## Work request
Return all the lines below in which the string "pentagon" appears.

## Study material
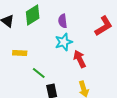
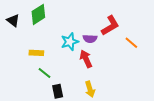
purple semicircle: (63, 21) -> (90, 39), moved, turned -80
yellow rectangle: (20, 53) -> (36, 53), moved

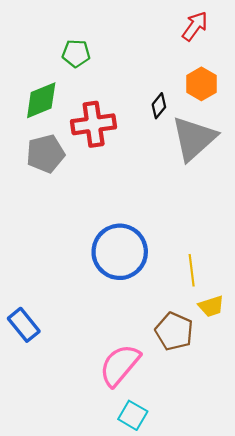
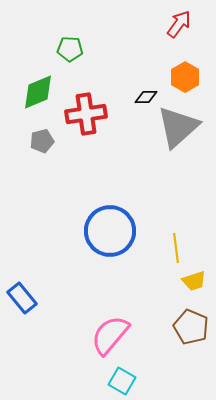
black diamond: (159, 106) -> (146, 97), turned 50
gray pentagon: (46, 154) -> (42, 141), size x0.7
brown pentagon: (174, 331) -> (191, 327), moved

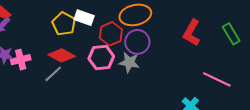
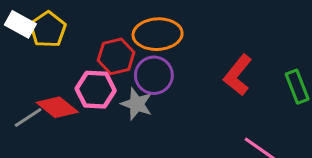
white rectangle: (84, 18) -> (20, 24), moved
red diamond: (62, 55) -> (57, 107), moved
gray line: (53, 74) -> (28, 118), moved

## Answer space
gray pentagon: (46, 154) -> (42, 141), size x0.7
brown pentagon: (174, 331) -> (191, 327), moved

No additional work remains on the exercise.